▶ [Provided data]
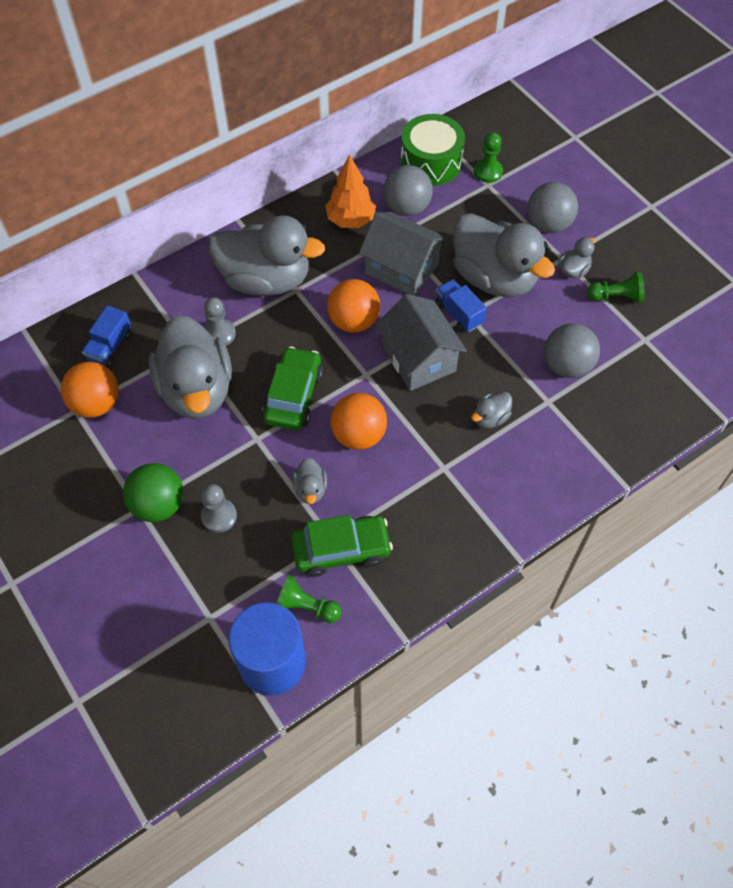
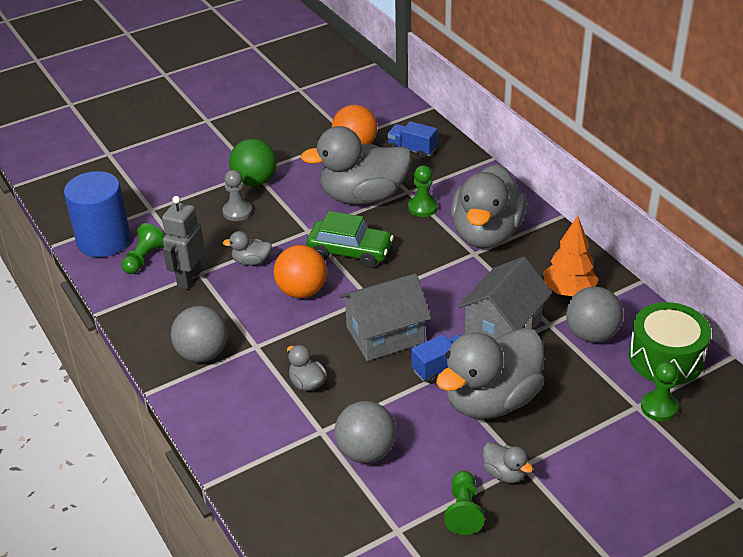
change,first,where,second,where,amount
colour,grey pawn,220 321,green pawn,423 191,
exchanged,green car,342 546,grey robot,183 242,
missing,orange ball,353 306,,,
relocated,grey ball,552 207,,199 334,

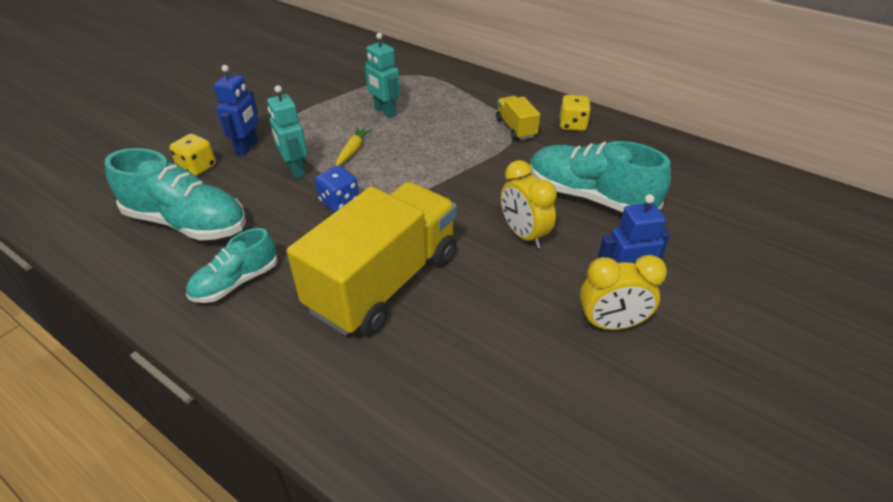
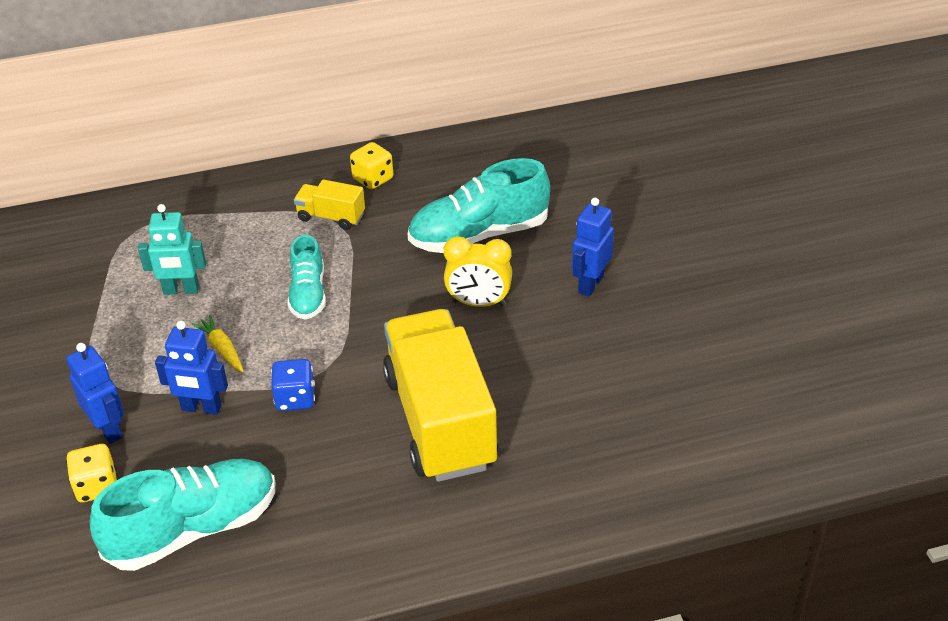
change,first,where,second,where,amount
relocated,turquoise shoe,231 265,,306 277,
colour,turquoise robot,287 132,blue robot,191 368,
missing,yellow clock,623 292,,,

▶ [Required action] Exact copy, no pictures: reproduce every record as it stands.

▶ [Task answer]
change,first,where,second,where,amount
colour,grey pawn,220 321,green pawn,423 191,
exchanged,green car,342 546,grey robot,183 242,
missing,orange ball,353 306,,,
relocated,grey ball,552 207,,199 334,

change,first,where,second,where,amount
relocated,turquoise shoe,231 265,,306 277,
colour,turquoise robot,287 132,blue robot,191 368,
missing,yellow clock,623 292,,,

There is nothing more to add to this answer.